Your assignment => Where a picture appears, leave it out, and transcribe all the lines below exactly.

Recorded data =>
▼
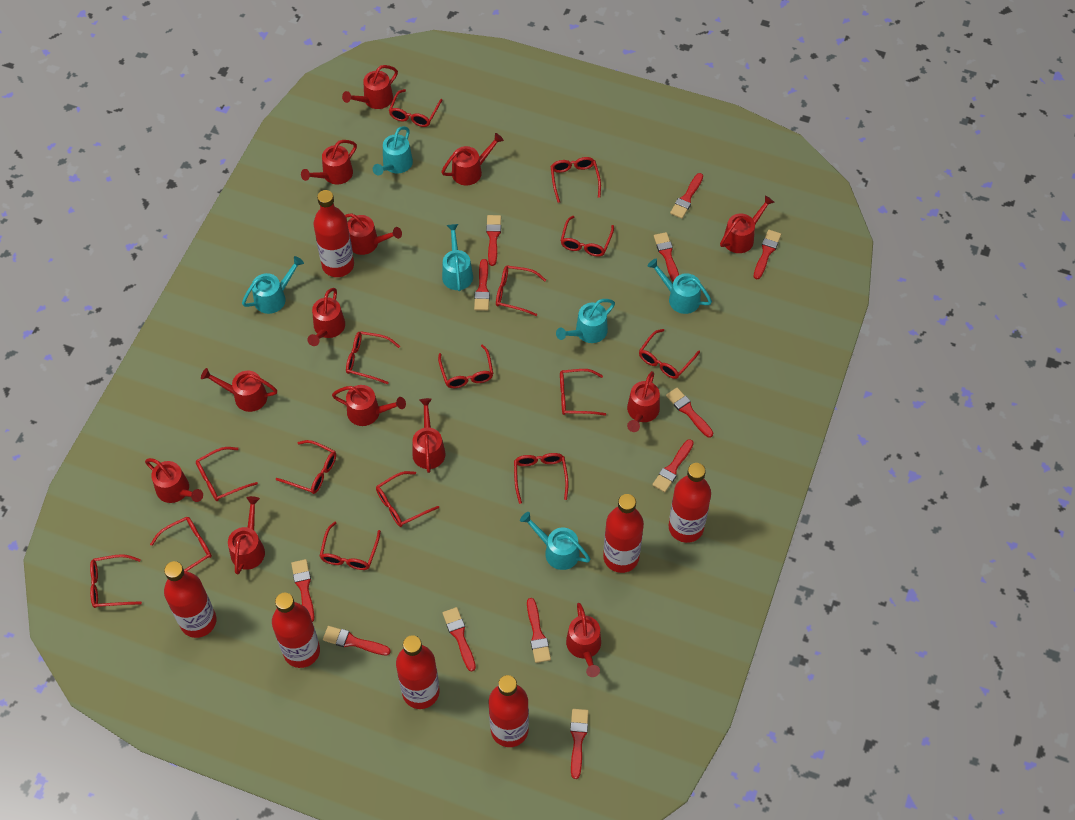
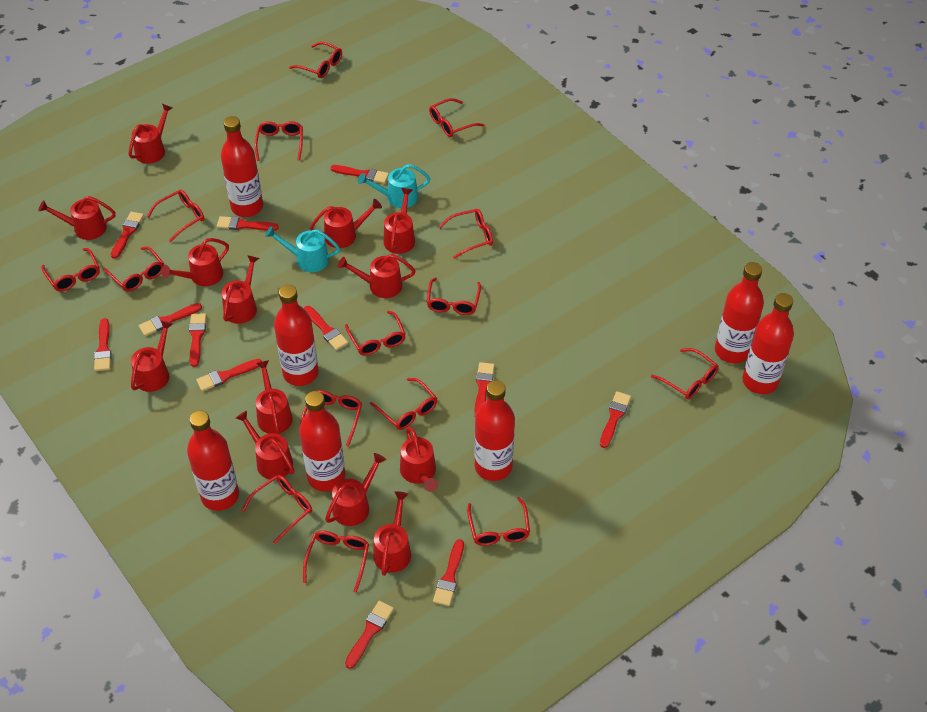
turquoise watering can: 6 -> 2

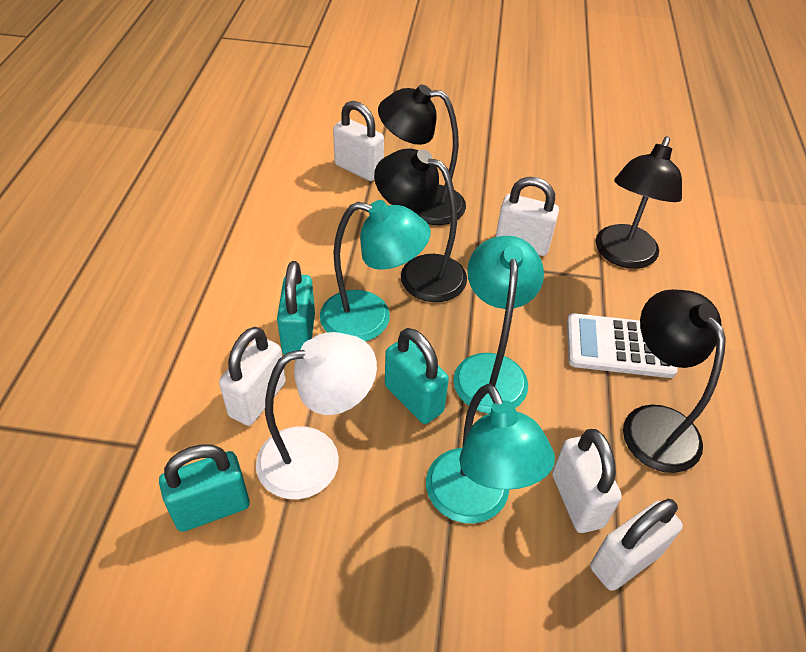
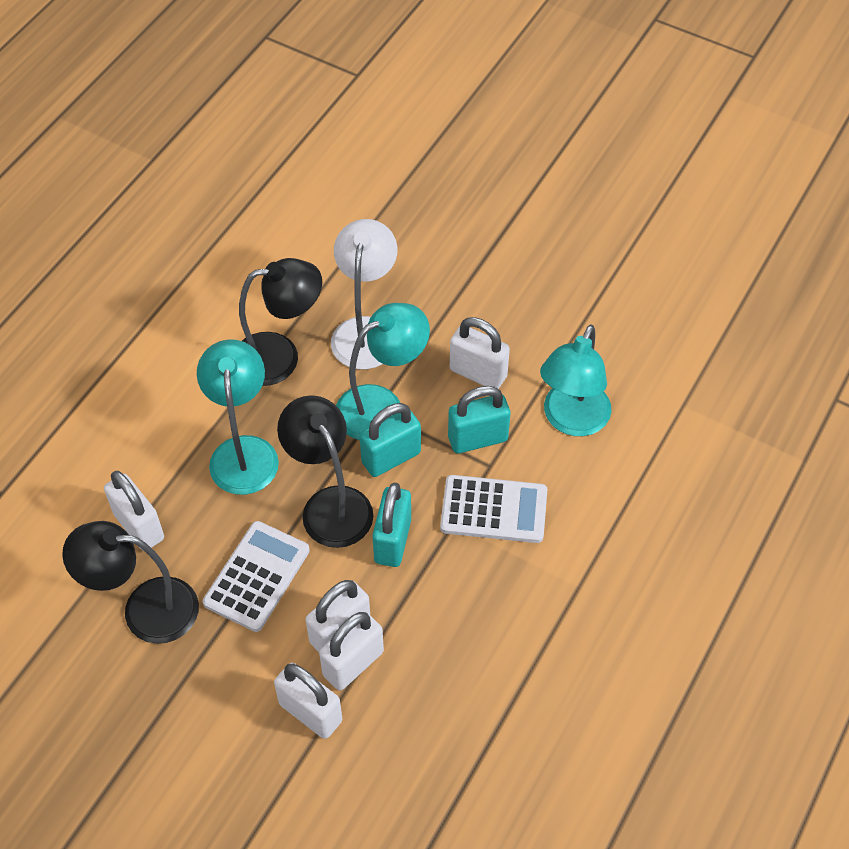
black lamp: 4 -> 3
white calculator: 1 -> 2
▲
Task solution =>
turquoise watering can: 6 -> 2

black lamp: 4 -> 3
white calculator: 1 -> 2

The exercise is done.